YOUR GOAL: Copy every line of the records below word for word, leaving the pictures out of your answer.

Stored items
>> BEGIN

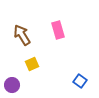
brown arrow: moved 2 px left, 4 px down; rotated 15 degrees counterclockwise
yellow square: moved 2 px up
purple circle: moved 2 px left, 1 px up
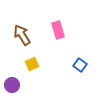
blue square: moved 16 px up
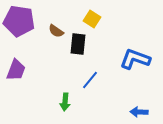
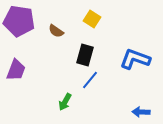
black rectangle: moved 7 px right, 11 px down; rotated 10 degrees clockwise
green arrow: rotated 24 degrees clockwise
blue arrow: moved 2 px right
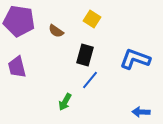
purple trapezoid: moved 1 px right, 3 px up; rotated 145 degrees clockwise
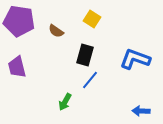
blue arrow: moved 1 px up
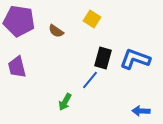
black rectangle: moved 18 px right, 3 px down
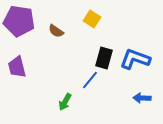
black rectangle: moved 1 px right
blue arrow: moved 1 px right, 13 px up
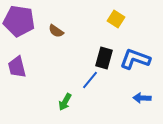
yellow square: moved 24 px right
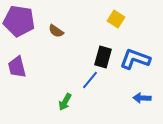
black rectangle: moved 1 px left, 1 px up
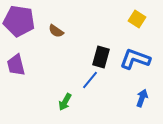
yellow square: moved 21 px right
black rectangle: moved 2 px left
purple trapezoid: moved 1 px left, 2 px up
blue arrow: rotated 108 degrees clockwise
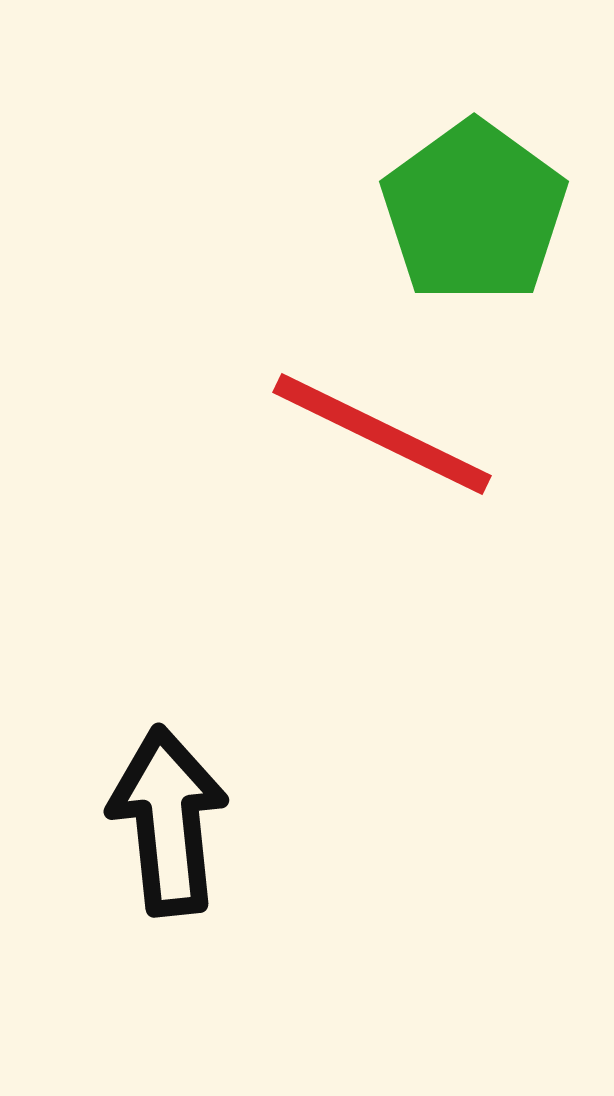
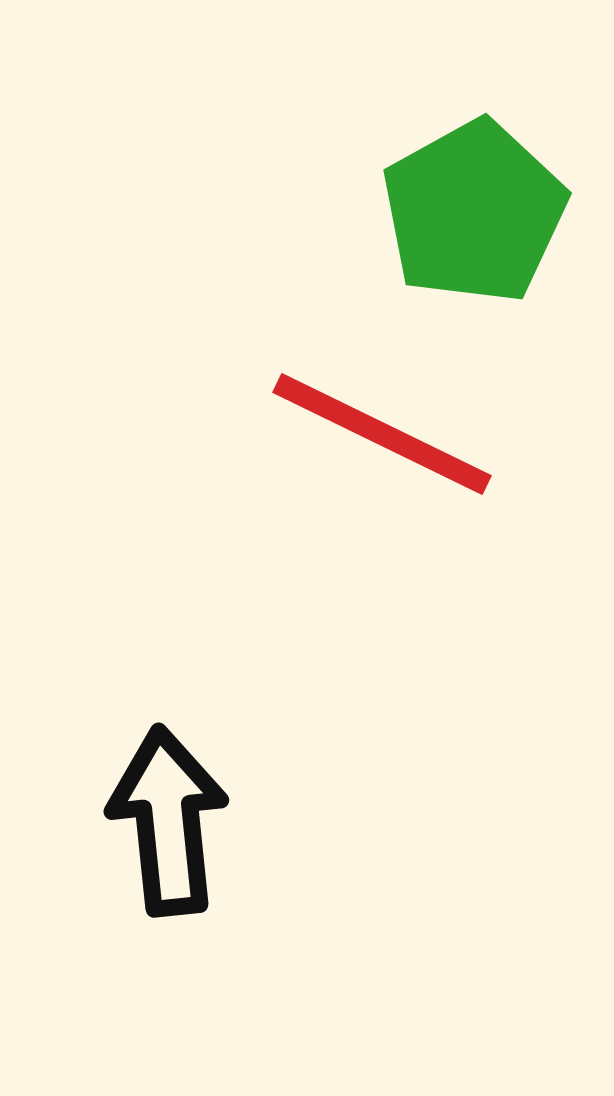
green pentagon: rotated 7 degrees clockwise
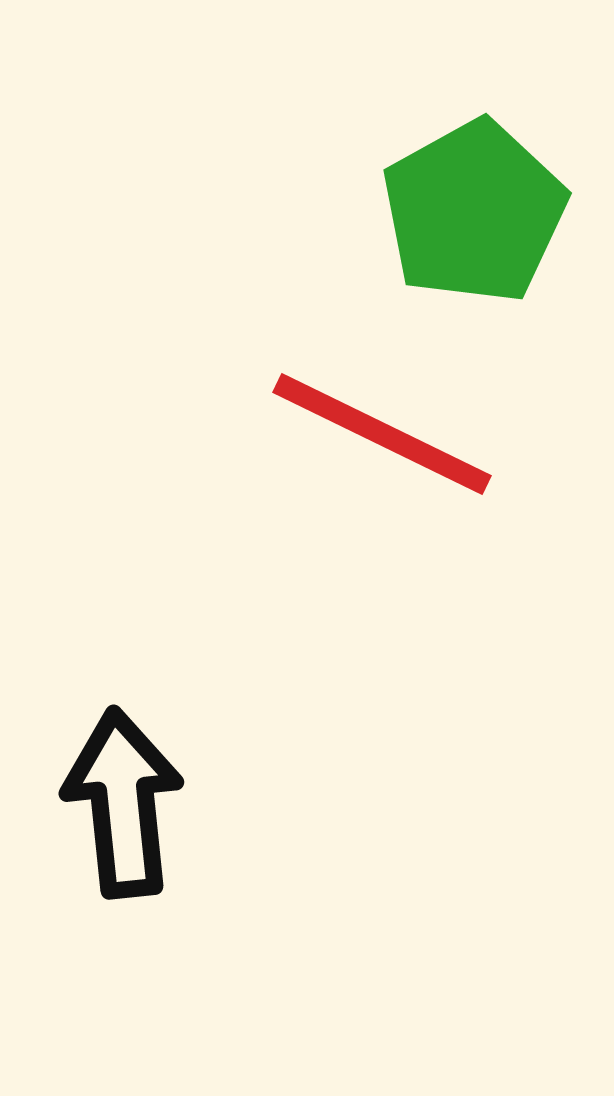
black arrow: moved 45 px left, 18 px up
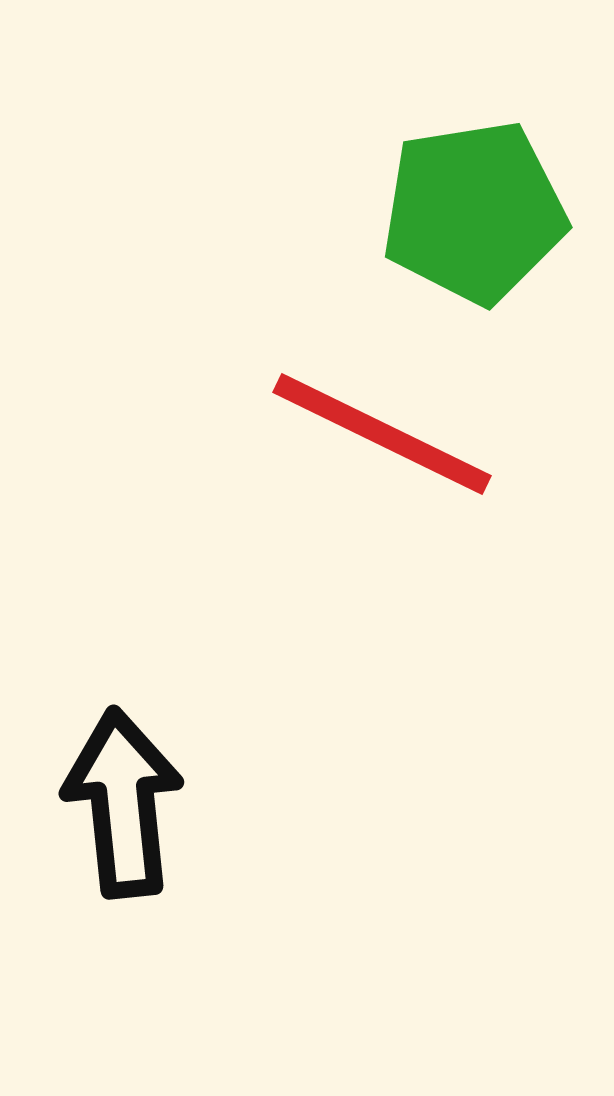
green pentagon: rotated 20 degrees clockwise
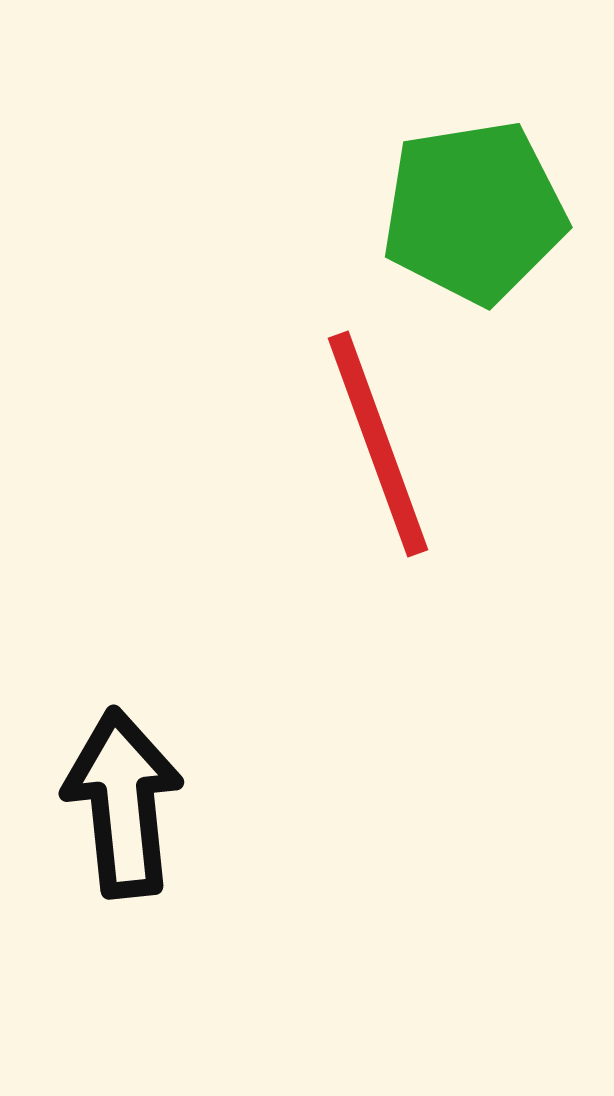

>> END

REPLY TO THE TASK:
brown arrow: moved 2 px left, 4 px down; rotated 15 degrees counterclockwise
yellow square: moved 2 px up
purple circle: moved 2 px left, 1 px up
blue square: moved 16 px up
black rectangle: moved 7 px right, 11 px down; rotated 10 degrees clockwise
green arrow: rotated 24 degrees clockwise
blue arrow: moved 2 px right
purple trapezoid: moved 1 px right, 3 px up; rotated 145 degrees clockwise
blue arrow: moved 1 px up
black rectangle: moved 18 px right, 3 px down
black rectangle: moved 1 px right
blue arrow: moved 1 px right, 13 px up
yellow square: moved 24 px right
black rectangle: moved 1 px left, 1 px up
yellow square: moved 21 px right
black rectangle: moved 2 px left
purple trapezoid: moved 1 px left, 2 px up
blue arrow: rotated 108 degrees clockwise
green pentagon: rotated 7 degrees clockwise
black arrow: moved 45 px left, 18 px up
green pentagon: rotated 20 degrees clockwise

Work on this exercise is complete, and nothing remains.